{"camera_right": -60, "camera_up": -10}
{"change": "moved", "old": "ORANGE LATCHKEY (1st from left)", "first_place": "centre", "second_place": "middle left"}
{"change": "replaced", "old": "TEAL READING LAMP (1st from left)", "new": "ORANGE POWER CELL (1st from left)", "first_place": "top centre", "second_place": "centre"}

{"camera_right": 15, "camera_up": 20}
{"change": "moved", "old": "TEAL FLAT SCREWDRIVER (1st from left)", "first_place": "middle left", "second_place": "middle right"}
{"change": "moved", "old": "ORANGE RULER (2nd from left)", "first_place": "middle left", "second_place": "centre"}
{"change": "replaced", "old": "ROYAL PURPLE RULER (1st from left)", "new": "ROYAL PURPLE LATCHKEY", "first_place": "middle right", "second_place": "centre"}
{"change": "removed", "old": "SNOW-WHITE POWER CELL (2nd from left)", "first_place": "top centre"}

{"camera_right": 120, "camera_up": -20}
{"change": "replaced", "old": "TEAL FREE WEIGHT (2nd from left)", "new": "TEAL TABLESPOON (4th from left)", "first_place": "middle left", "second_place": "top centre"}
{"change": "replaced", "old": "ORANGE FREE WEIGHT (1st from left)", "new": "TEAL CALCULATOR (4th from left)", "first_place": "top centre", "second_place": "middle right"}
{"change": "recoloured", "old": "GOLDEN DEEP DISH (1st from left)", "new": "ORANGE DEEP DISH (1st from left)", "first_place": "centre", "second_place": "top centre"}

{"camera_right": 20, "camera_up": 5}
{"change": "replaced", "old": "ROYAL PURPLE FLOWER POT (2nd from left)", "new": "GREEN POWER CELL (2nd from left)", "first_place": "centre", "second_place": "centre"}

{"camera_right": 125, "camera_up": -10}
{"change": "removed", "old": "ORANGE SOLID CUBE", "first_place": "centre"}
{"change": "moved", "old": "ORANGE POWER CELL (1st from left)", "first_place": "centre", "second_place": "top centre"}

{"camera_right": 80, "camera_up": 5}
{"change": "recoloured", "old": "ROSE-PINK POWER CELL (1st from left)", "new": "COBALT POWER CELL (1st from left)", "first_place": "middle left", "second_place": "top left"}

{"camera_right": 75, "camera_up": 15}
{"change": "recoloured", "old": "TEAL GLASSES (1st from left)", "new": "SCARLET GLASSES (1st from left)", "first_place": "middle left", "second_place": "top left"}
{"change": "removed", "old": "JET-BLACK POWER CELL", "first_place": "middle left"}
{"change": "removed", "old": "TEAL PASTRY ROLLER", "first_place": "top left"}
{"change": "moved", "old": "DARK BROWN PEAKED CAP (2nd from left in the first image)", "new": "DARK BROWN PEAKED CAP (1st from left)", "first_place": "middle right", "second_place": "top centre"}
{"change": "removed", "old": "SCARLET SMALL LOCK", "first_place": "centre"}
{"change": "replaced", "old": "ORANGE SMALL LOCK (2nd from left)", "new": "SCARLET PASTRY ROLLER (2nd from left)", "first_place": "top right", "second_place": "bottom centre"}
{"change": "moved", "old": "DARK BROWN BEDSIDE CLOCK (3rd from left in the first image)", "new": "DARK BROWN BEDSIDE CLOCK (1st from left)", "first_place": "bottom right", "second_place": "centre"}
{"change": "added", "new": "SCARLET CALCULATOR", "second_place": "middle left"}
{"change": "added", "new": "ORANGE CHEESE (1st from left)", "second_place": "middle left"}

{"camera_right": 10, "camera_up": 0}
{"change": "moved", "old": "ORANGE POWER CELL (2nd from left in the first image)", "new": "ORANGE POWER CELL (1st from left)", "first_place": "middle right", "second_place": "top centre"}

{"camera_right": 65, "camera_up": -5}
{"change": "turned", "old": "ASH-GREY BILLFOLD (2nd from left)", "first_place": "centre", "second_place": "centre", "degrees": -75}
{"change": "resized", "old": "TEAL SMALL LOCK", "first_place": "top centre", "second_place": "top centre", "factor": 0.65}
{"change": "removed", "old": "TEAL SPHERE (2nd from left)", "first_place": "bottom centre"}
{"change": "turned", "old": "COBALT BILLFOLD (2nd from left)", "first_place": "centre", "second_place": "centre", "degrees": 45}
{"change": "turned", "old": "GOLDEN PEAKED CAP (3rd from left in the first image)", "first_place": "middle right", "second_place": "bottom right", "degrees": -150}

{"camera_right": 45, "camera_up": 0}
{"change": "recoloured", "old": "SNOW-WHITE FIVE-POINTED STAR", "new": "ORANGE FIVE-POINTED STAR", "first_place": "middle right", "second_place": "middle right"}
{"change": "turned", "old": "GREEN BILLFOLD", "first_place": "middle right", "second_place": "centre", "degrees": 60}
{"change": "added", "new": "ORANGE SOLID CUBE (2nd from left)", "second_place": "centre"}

TASK BRIEF
Beginning with the opening line above, retype the records exactly through the line with "RULER (2nd from", both ends included.

FINISHED EXERCISE
{"camera_right": -60, "camera_up": -10}
{"change": "moved", "old": "ORANGE LATCHKEY (1st from left)", "first_place": "centre", "second_place": "middle left"}
{"change": "replaced", "old": "TEAL READING LAMP (1st from left)", "new": "ORANGE POWER CELL (1st from left)", "first_place": "top centre", "second_place": "centre"}

{"camera_right": 15, "camera_up": 20}
{"change": "moved", "old": "TEAL FLAT SCREWDRIVER (1st from left)", "first_place": "middle left", "second_place": "middle right"}
{"change": "moved", "old": "ORANGE RULER (2nd from left)", "first_place": "middle left", "second_place": "centre"}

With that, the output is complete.